• _Difference listings_
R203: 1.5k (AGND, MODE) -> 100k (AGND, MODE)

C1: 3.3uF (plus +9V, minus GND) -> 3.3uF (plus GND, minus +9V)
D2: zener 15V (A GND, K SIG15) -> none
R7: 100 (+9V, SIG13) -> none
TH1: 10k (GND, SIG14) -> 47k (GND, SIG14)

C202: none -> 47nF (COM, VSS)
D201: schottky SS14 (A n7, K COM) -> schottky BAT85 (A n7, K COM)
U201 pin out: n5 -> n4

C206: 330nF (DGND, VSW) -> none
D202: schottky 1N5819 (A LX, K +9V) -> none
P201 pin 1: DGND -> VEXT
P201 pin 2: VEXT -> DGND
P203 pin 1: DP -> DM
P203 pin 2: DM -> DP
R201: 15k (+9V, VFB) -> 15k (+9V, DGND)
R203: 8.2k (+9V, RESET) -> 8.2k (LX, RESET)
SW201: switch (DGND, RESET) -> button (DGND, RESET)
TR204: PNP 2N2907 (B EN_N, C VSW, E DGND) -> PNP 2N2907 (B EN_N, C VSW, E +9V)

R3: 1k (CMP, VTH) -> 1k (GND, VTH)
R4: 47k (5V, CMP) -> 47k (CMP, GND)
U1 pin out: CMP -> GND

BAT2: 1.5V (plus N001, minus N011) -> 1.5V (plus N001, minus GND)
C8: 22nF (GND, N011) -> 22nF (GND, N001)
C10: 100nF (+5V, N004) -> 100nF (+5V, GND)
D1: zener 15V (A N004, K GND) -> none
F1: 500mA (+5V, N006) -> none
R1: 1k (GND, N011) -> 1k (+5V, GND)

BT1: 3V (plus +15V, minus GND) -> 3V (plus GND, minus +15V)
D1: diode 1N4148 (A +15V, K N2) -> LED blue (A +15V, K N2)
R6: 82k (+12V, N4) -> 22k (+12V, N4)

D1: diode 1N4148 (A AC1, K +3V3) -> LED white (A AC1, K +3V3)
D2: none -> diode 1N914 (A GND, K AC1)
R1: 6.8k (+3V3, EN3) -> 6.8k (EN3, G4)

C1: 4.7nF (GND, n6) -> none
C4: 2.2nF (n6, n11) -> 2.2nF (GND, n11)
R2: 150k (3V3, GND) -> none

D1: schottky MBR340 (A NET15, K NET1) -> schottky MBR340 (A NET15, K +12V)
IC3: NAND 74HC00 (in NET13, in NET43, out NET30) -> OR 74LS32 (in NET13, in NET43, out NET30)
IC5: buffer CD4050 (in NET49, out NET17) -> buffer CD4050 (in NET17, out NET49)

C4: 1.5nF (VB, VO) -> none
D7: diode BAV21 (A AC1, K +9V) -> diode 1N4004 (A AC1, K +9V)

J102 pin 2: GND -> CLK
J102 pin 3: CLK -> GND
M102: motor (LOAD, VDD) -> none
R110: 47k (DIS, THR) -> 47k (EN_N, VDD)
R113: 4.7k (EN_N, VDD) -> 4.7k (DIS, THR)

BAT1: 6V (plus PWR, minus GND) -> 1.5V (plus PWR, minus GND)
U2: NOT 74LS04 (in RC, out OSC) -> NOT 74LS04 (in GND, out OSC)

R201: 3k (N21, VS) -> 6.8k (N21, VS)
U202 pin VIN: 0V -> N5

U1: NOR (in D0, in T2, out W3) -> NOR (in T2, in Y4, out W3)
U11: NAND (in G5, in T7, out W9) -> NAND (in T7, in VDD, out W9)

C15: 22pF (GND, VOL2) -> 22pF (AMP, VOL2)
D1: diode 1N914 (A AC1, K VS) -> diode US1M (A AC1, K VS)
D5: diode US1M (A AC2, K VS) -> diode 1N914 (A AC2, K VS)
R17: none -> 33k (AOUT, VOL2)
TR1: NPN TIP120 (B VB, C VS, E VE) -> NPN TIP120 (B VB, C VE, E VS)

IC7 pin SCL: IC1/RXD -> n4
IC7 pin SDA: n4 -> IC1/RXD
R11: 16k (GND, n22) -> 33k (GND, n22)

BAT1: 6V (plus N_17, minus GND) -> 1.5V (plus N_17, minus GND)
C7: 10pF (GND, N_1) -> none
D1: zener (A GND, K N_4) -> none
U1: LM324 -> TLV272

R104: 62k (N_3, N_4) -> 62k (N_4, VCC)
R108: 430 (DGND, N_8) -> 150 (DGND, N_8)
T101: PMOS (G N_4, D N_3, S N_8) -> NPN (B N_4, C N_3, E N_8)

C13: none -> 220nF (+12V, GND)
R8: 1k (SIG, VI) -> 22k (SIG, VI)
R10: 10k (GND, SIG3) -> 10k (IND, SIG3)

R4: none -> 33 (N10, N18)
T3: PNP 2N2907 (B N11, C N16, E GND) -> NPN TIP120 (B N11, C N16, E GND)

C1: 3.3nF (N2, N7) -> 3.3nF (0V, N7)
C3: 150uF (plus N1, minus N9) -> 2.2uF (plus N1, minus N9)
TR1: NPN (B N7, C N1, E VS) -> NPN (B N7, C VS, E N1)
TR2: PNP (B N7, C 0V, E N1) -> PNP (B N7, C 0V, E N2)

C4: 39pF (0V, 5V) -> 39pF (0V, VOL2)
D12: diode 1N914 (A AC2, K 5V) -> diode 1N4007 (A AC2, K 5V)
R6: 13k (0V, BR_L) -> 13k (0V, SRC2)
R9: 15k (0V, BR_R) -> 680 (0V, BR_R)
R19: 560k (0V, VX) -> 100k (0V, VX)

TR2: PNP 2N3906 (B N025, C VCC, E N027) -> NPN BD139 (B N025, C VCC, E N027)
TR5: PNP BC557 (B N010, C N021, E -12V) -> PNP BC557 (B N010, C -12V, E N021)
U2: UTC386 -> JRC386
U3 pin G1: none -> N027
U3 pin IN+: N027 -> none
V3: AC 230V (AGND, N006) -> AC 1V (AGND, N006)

• _Task details_
Above are some records; copy exactly the lines from the one with "C4: 39pF (0V, 5V) -> 39pF (0V, VOL2)" through the one with "TR2: PNP 2N3906", both included, and no others.

• _Expected output_
C4: 39pF (0V, 5V) -> 39pF (0V, VOL2)
D12: diode 1N914 (A AC2, K 5V) -> diode 1N4007 (A AC2, K 5V)
R6: 13k (0V, BR_L) -> 13k (0V, SRC2)
R9: 15k (0V, BR_R) -> 680 (0V, BR_R)
R19: 560k (0V, VX) -> 100k (0V, VX)

TR2: PNP 2N3906 (B N025, C VCC, E N027) -> NPN BD139 (B N025, C VCC, E N027)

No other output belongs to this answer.